Aim of the task
Once you find the line with "tan brick D2:E4", copy it and every line after it through the end of the entries below, exactly as written.

Object correspondence data:

--

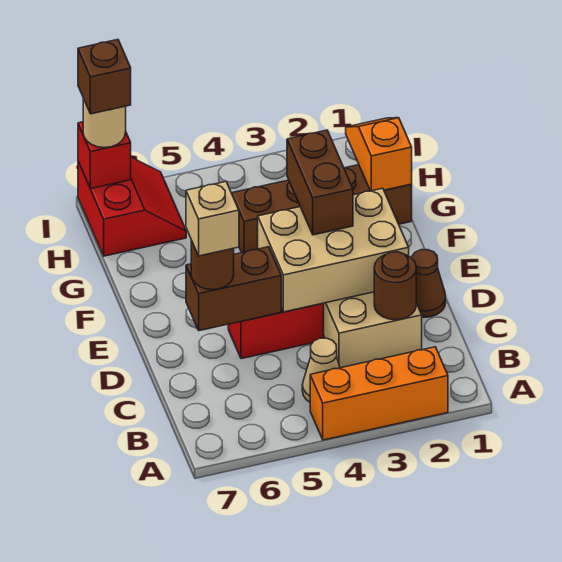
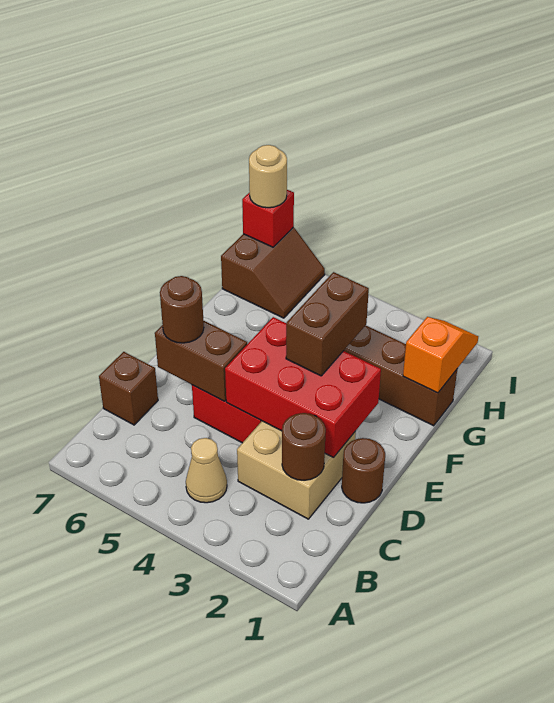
orange brick A2:A4 level 1 -> none
brown cone D1 level 1 -> brown round brick D1 level 1
tan brick D2:E4 level 2 -> red brick D2:E4 level 2
tan brick D6 level 4 -> none
red slope H6:I7 level 1 top 7 -> brown slope H6:I7 level 1 top 7
brown brick I7 level 4 -> brown brick C7 level 1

--

Response area
tan brick D2:E4 level 2 -> red brick D2:E4 level 2
tan brick D6 level 4 -> none
red slope H6:I7 level 1 top 7 -> brown slope H6:I7 level 1 top 7
brown brick I7 level 4 -> brown brick C7 level 1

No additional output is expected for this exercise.